→ Study material
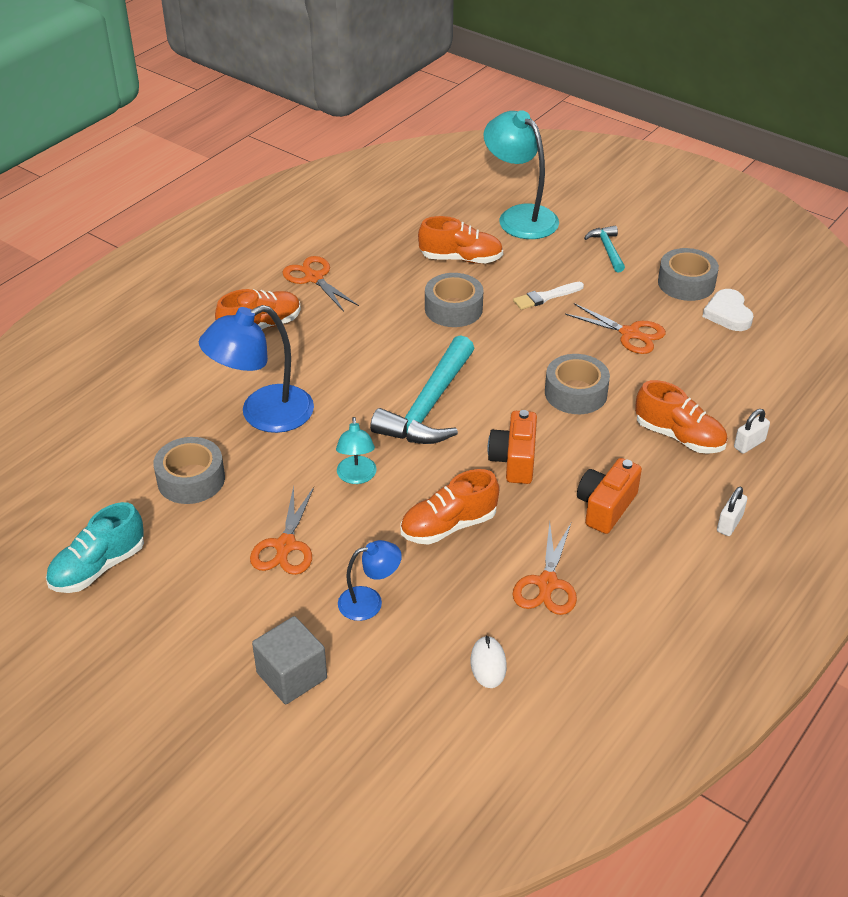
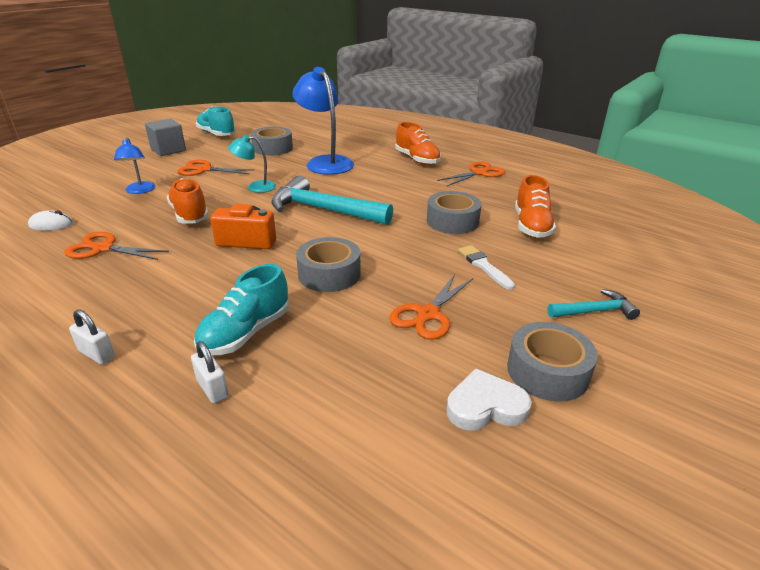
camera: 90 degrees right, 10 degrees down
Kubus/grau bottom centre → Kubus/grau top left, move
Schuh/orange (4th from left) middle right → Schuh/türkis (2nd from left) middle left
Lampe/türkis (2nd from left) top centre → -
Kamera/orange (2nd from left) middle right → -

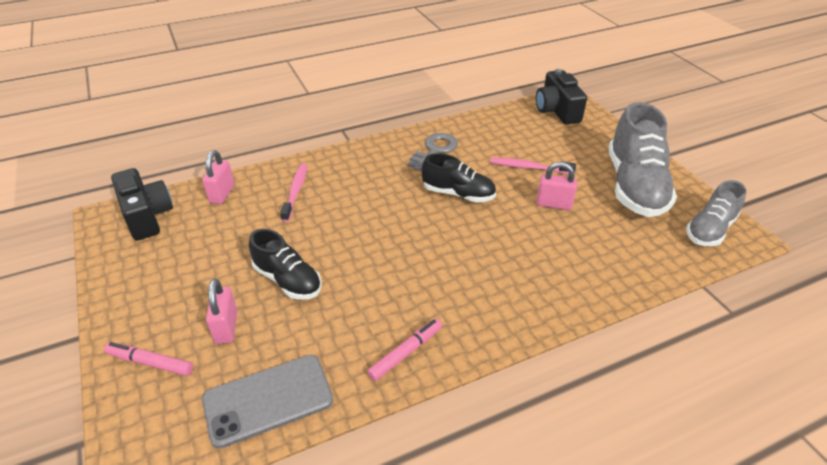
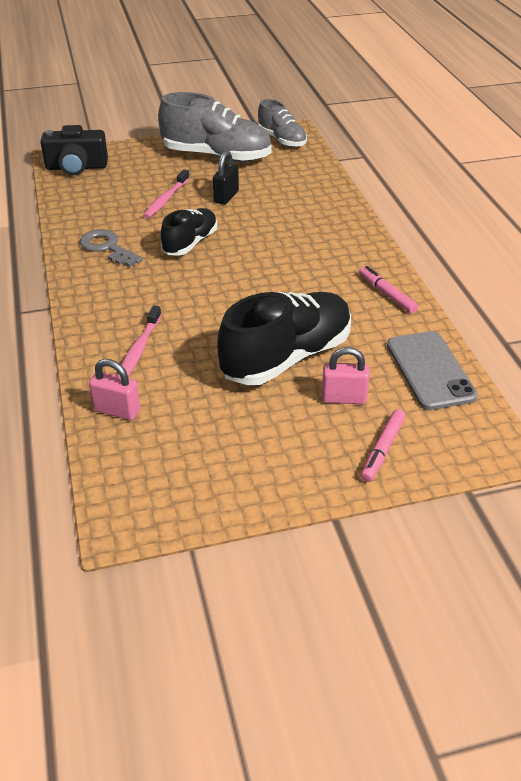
camera: 80 degrees left, 0 degrees up
Zahnbürste/rosa (1st from left) centre → Zahnbürste/rosa (1st from left) middle left, 90 degrees counterclockwise
Vorhängeschloss/rosa (3rd from left) middle right → Vorhängeschloss/schwarz top centre
Schuh/schwarz (1st from left in the first image) centre → Schuh/schwarz (2nd from left) centre, x1.70
Kamera/schwarz (1st from left) middle left → -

→ Work order
Please return the listing above exactly and leave every picture out.

→ Task output
camera: 90 degrees right, 10 degrees down
Kubus/grau bottom centre → Kubus/grau top left, move
Schuh/orange (4th from left) middle right → Schuh/türkis (2nd from left) middle left
Lampe/türkis (2nd from left) top centre → -
Kamera/orange (2nd from left) middle right → -

camera: 80 degrees left, 0 degrees up
Zahnbürste/rosa (1st from left) centre → Zahnbürste/rosa (1st from left) middle left, 90 degrees counterclockwise
Vorhängeschloss/rosa (3rd from left) middle right → Vorhängeschloss/schwarz top centre
Schuh/schwarz (1st from left in the first image) centre → Schuh/schwarz (2nd from left) centre, x1.70
Kamera/schwarz (1st from left) middle left → -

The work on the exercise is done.